Image change detection data
******************************

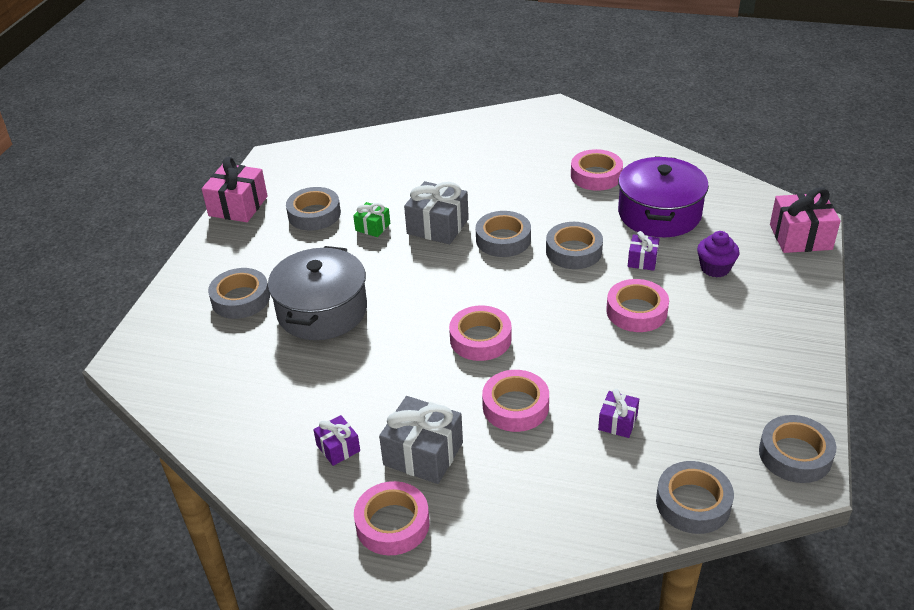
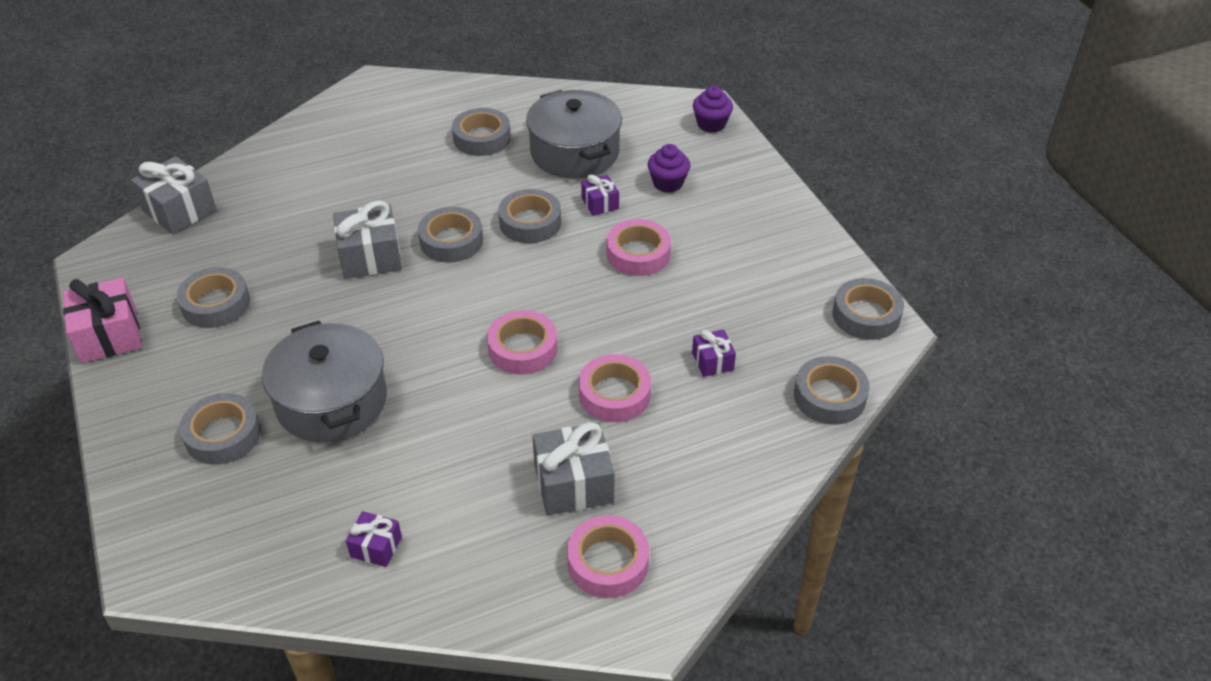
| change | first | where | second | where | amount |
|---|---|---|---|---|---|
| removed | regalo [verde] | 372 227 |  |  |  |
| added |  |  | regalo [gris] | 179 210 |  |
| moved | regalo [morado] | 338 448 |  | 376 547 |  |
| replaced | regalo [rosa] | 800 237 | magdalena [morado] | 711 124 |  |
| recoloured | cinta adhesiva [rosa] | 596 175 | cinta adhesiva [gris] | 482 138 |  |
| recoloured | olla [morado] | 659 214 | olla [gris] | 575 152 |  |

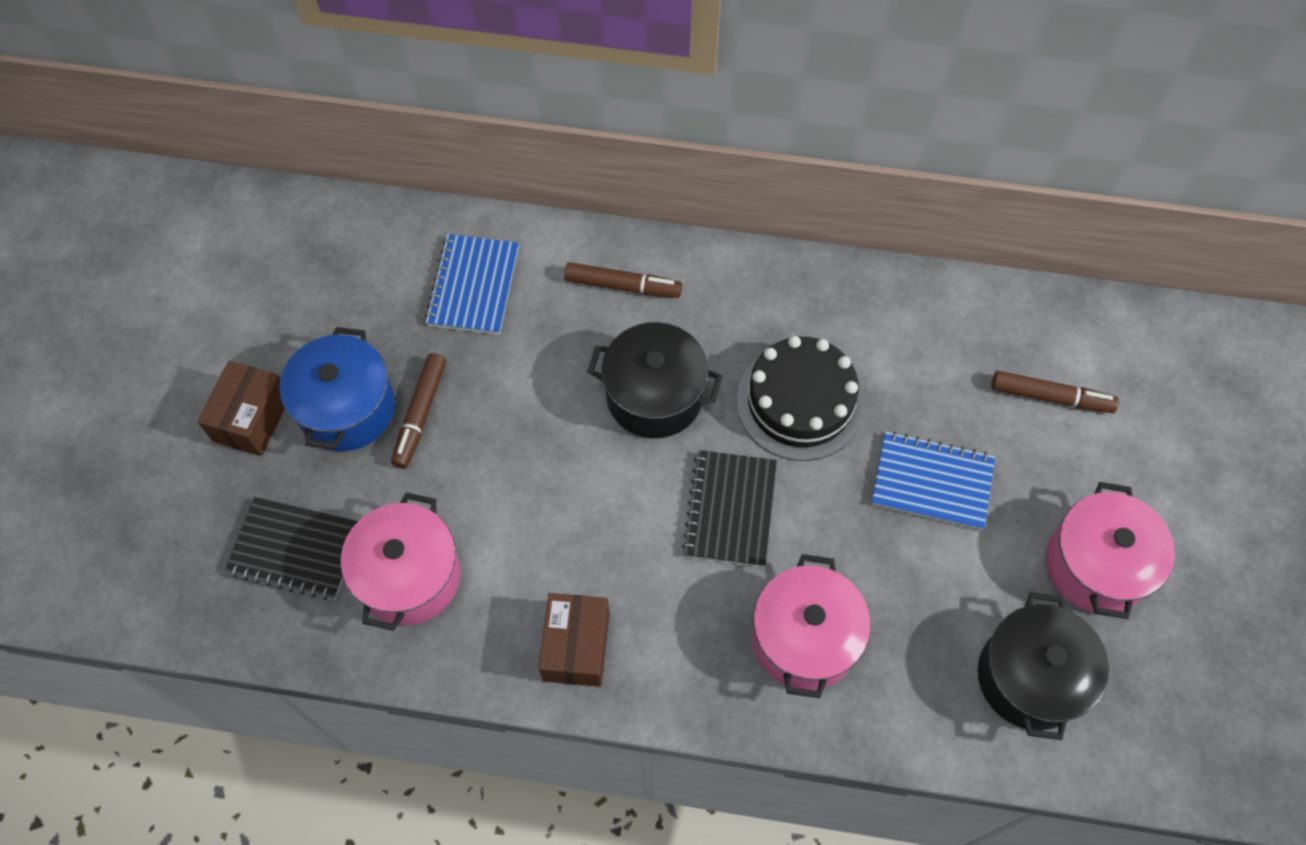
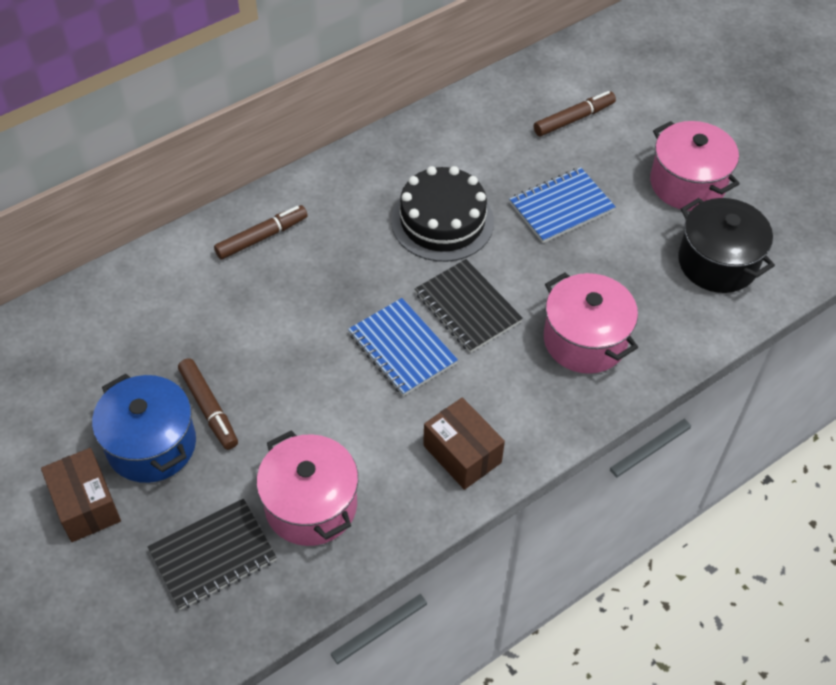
| change | first | where | second | where | amount |
|---|---|---|---|---|---|
| removed | olla [negro] | 654 396 |  |  |  |
| moved | cuaderno [azul] | 473 286 |  | 402 349 |  |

******************************

> **Your instructions**
Copy the entries above exactly from the line with "replaced | regalo" down to their last line, both ends included. Do not copy any pictures.

> **Result of the task**
| replaced | regalo [rosa] | 800 237 | magdalena [morado] | 711 124 |  |
| recoloured | cinta adhesiva [rosa] | 596 175 | cinta adhesiva [gris] | 482 138 |  |
| recoloured | olla [morado] | 659 214 | olla [gris] | 575 152 |  |

| change | first | where | second | where | amount |
|---|---|---|---|---|---|
| removed | olla [negro] | 654 396 |  |  |  |
| moved | cuaderno [azul] | 473 286 |  | 402 349 |  |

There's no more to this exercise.